### Try it
Scan the material for the string "yellow" and copy out every line in which it occurs.

### Data
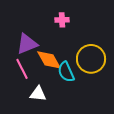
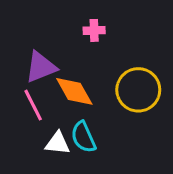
cyan semicircle: (66, 72) -> (83, 137), moved

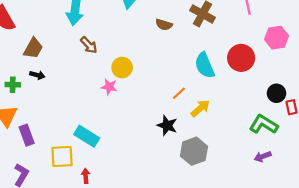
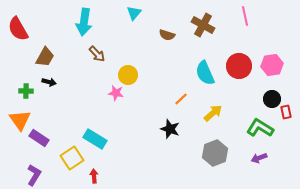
pink hexagon: (276, 38) -> (272, 65), moved
yellow arrow: (200, 108) -> (213, 113), moved
purple rectangle: (27, 135) -> (39, 138), turned -36
gray hexagon: (194, 151) -> (215, 153), moved
yellow square: (62, 157) -> (72, 158), turned -30

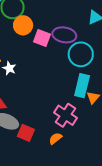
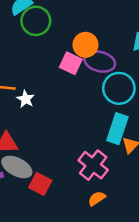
orange circle: (23, 25) -> (86, 45), moved
orange semicircle: (55, 138) -> (97, 199), moved

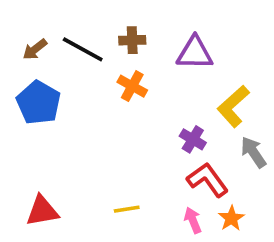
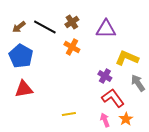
brown cross: (132, 40) -> (72, 22), turned -32
yellow L-shape: (233, 106) -> (127, 58), turned 65
red triangle: (42, 211) -> (24, 89), moved

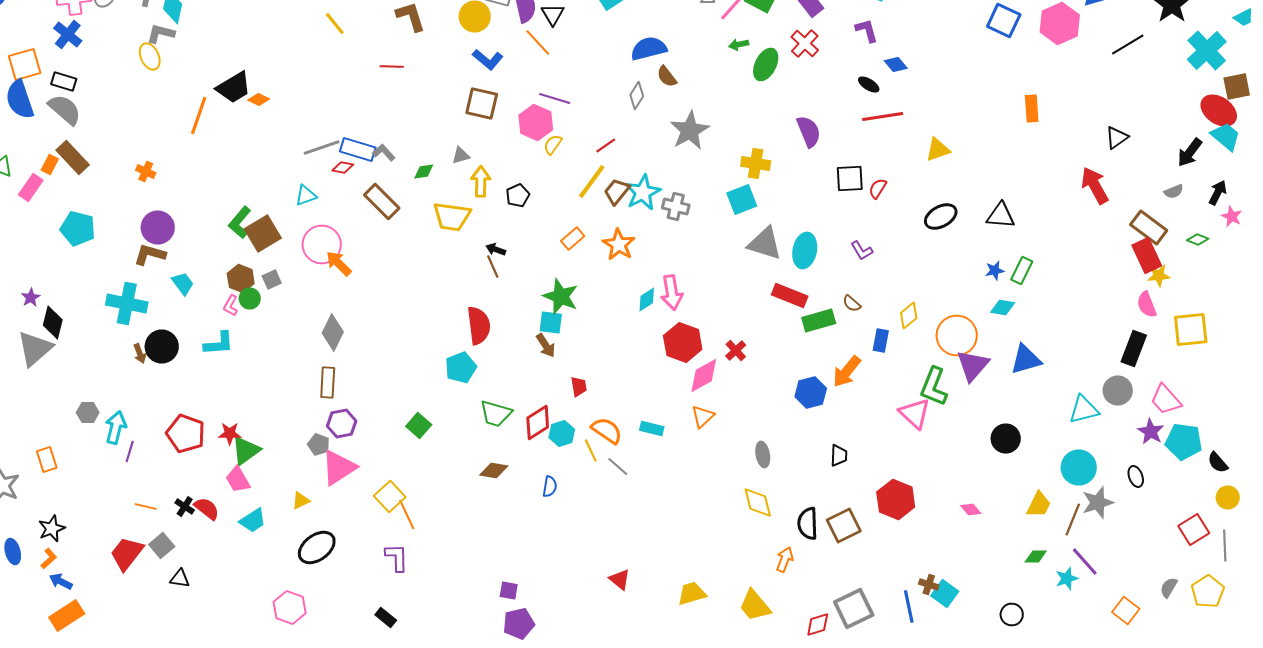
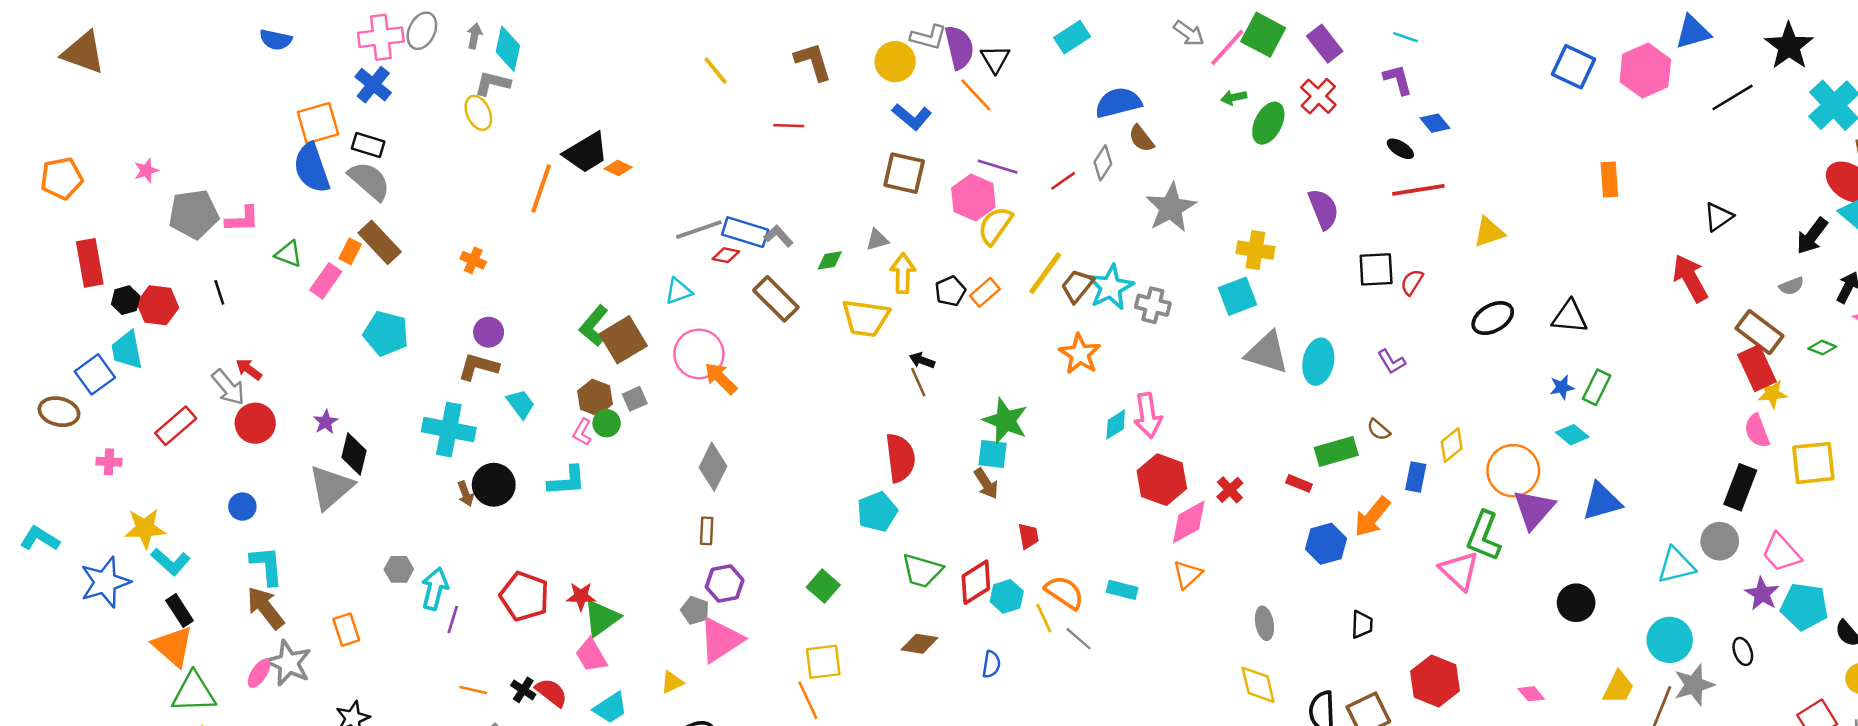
yellow semicircle: (553, 144) -> (995, 226), size x1.5
red line: (606, 146) -> (1063, 181), moved
purple circle: (158, 228) -> (489, 332), size x0.7
orange rectangle: (573, 238) -> (985, 292), moved
red rectangle: (790, 296) -> (1299, 483), moved, size x0.6
cyan diamond: (1003, 308) -> (1572, 435), turned 30
brown rectangle: (328, 382) -> (707, 531), size x0.7
yellow square: (390, 496) -> (823, 662), moved, turned 36

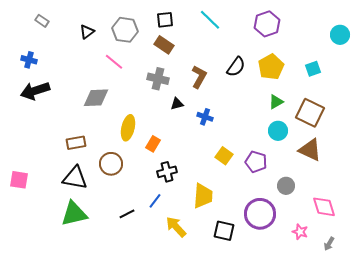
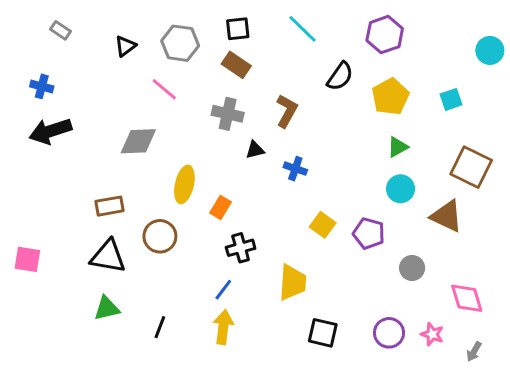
black semicircle: (236, 67) -> (340, 76), moved
brown square: (310, 113) -> (471, 167), moved
green triangle: (74, 214) -> (107, 308), size x0.7
black line: (127, 214) -> (160, 327), moved, turned -42
purple circle: (260, 214) -> (389, 333), moved, size x0.7
yellow arrow: (176, 227) -> (223, 327), moved, turned 50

### Exercise result
yellow arrow: (200, 108) -> (213, 113), moved
yellow square: (62, 157) -> (72, 158), turned -30
yellow L-shape: (233, 106) -> (127, 58), turned 65
yellow semicircle: (553, 144) -> (995, 226), size x1.5
yellow square: (390, 496) -> (823, 662), moved, turned 36
yellow arrow: (176, 227) -> (223, 327), moved, turned 50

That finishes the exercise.